[Change listing data]
☆ ☆ ☆ ☆ ☆ ☆ ☆

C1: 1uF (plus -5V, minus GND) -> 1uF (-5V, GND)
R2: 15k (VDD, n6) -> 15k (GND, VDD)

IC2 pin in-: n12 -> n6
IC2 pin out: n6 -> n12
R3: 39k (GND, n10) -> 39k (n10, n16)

☆ ☆ ☆ ☆ ☆ ☆ ☆

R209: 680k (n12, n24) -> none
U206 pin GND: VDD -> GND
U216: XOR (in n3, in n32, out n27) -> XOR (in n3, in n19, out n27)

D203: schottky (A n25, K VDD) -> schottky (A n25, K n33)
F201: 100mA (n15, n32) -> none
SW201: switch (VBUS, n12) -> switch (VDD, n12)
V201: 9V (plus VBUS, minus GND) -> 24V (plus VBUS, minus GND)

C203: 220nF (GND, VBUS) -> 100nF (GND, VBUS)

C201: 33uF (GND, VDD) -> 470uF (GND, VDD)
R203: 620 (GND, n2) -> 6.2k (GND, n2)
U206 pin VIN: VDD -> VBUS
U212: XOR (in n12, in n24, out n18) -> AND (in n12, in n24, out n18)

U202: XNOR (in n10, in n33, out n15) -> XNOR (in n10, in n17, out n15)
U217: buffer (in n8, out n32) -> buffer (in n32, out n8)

☆ ☆ ☆ ☆ ☆ ☆ ☆

TASK DIRECTIONS: From the records above, extract exactly and only the lines that begin at the line with "V201: 9V (plus" and stop after the line with "U217: buffer (in".

EXERCISE RESULT:
V201: 9V (plus VBUS, minus GND) -> 24V (plus VBUS, minus GND)

C203: 220nF (GND, VBUS) -> 100nF (GND, VBUS)

C201: 33uF (GND, VDD) -> 470uF (GND, VDD)
R203: 620 (GND, n2) -> 6.2k (GND, n2)
U206 pin VIN: VDD -> VBUS
U212: XOR (in n12, in n24, out n18) -> AND (in n12, in n24, out n18)

U202: XNOR (in n10, in n33, out n15) -> XNOR (in n10, in n17, out n15)
U217: buffer (in n8, out n32) -> buffer (in n32, out n8)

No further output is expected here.